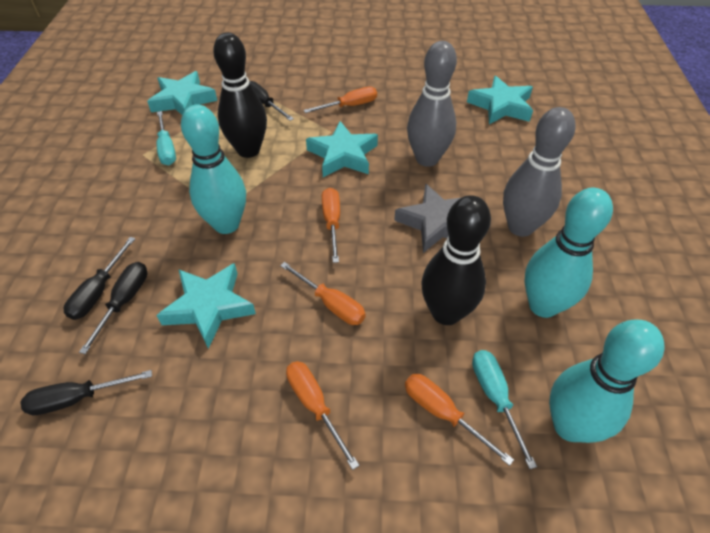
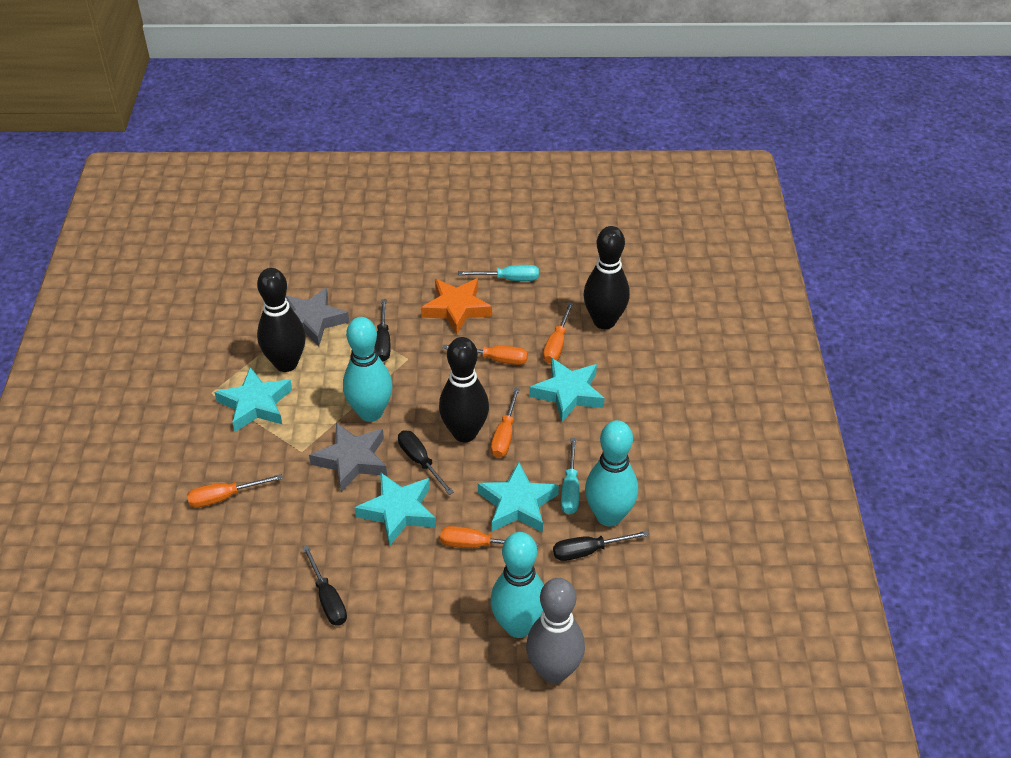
black bowling pin: 2 -> 3
grey bowling pin: 2 -> 1
grey star: 1 -> 2
orange star: 0 -> 1

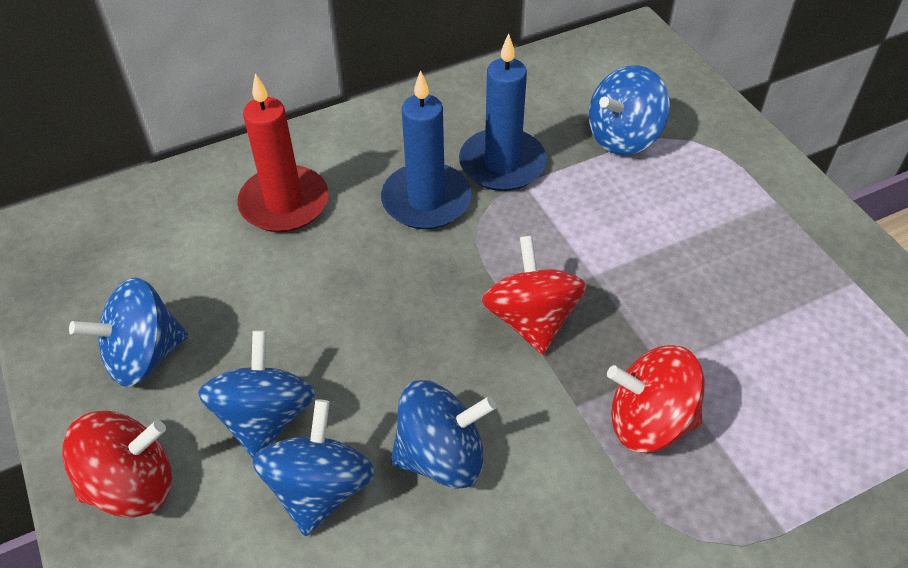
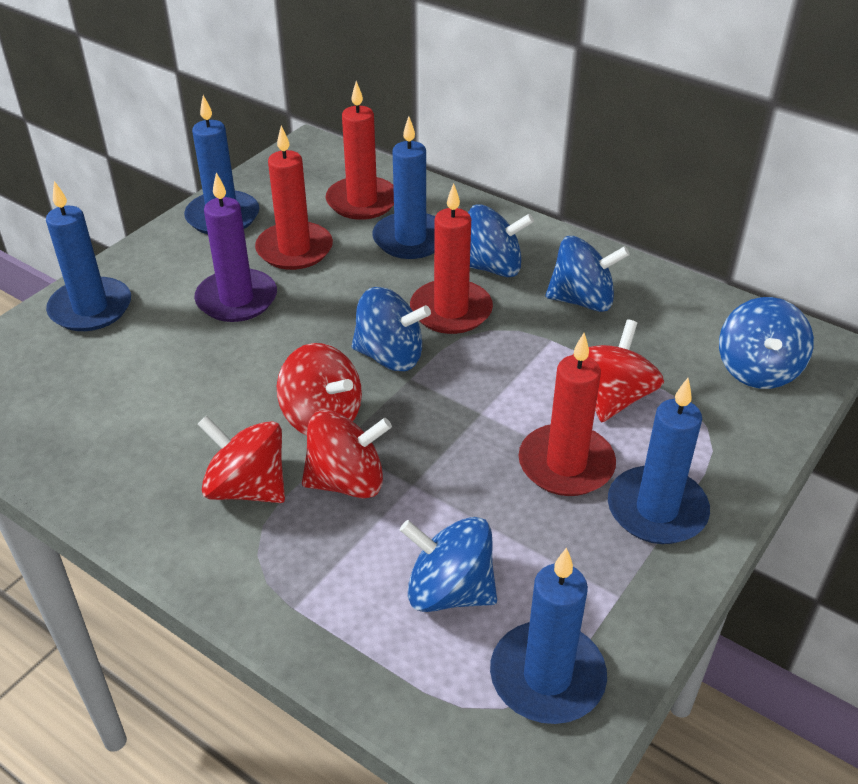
blue candle: 2 -> 5
purple candle: 0 -> 1
red candle: 1 -> 4
red spinning top: 3 -> 4

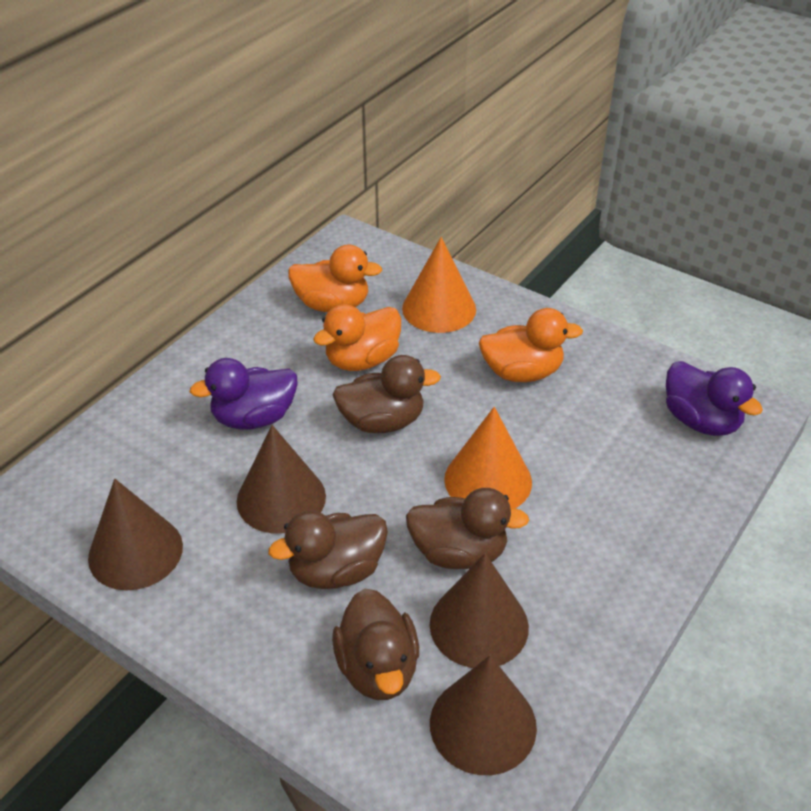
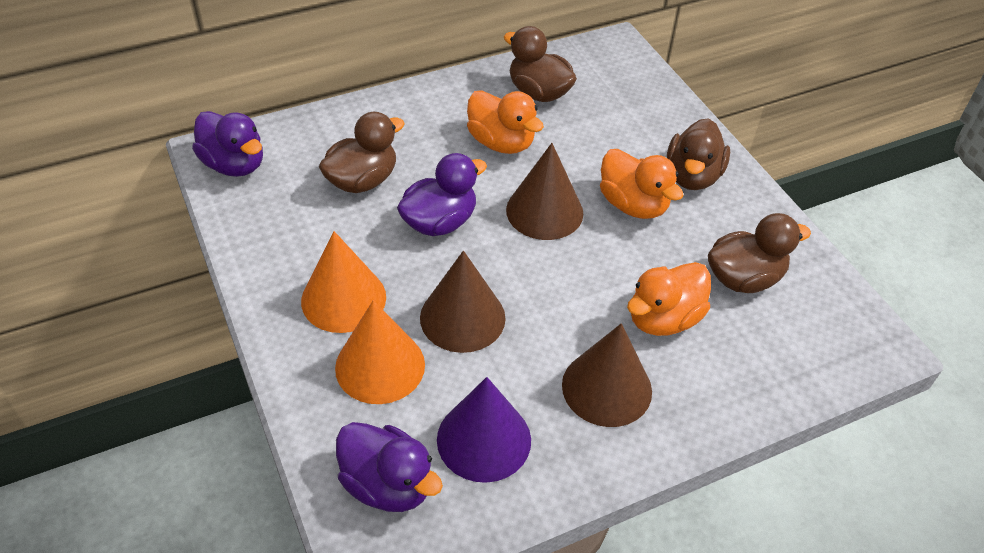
brown cone: 4 -> 3
purple cone: 0 -> 1
purple duck: 2 -> 3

____

Work required: Would you retype the entries above in full, exactly as written, minus the pictures?

Written answer:
black bowling pin: 2 -> 3
grey bowling pin: 2 -> 1
grey star: 1 -> 2
orange star: 0 -> 1

blue candle: 2 -> 5
purple candle: 0 -> 1
red candle: 1 -> 4
red spinning top: 3 -> 4

brown cone: 4 -> 3
purple cone: 0 -> 1
purple duck: 2 -> 3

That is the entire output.